- Task description
Copy out each line of the data that holds the string "yellow".

- Supplied data
----

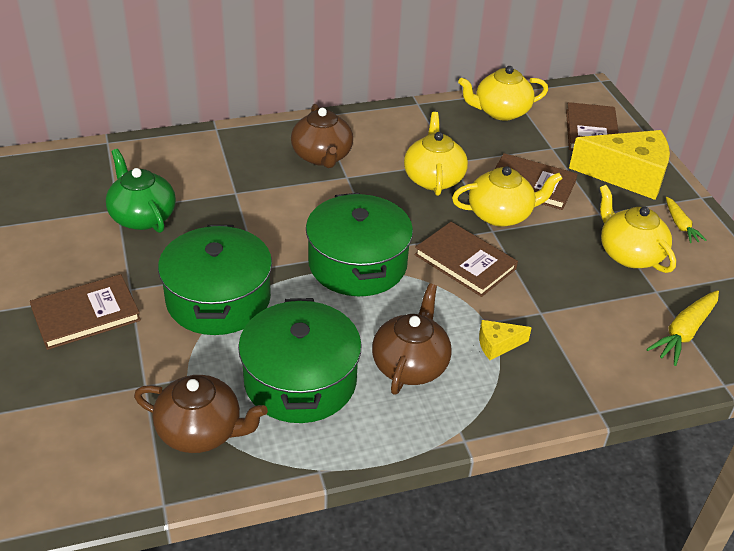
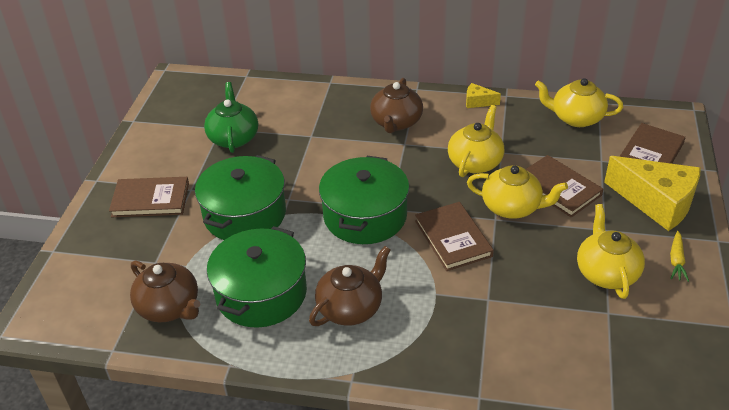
camera: 30 degrees right, 0 degrees up
yellow cheese [479,320,532,360] -> yellow cheese moved to [466,83,501,108]
yellow carrot [646,290,719,366] -> none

----

- Your solution
yellow cheese [479,320,532,360] -> yellow cheese moved to [466,83,501,108]
yellow carrot [646,290,719,366] -> none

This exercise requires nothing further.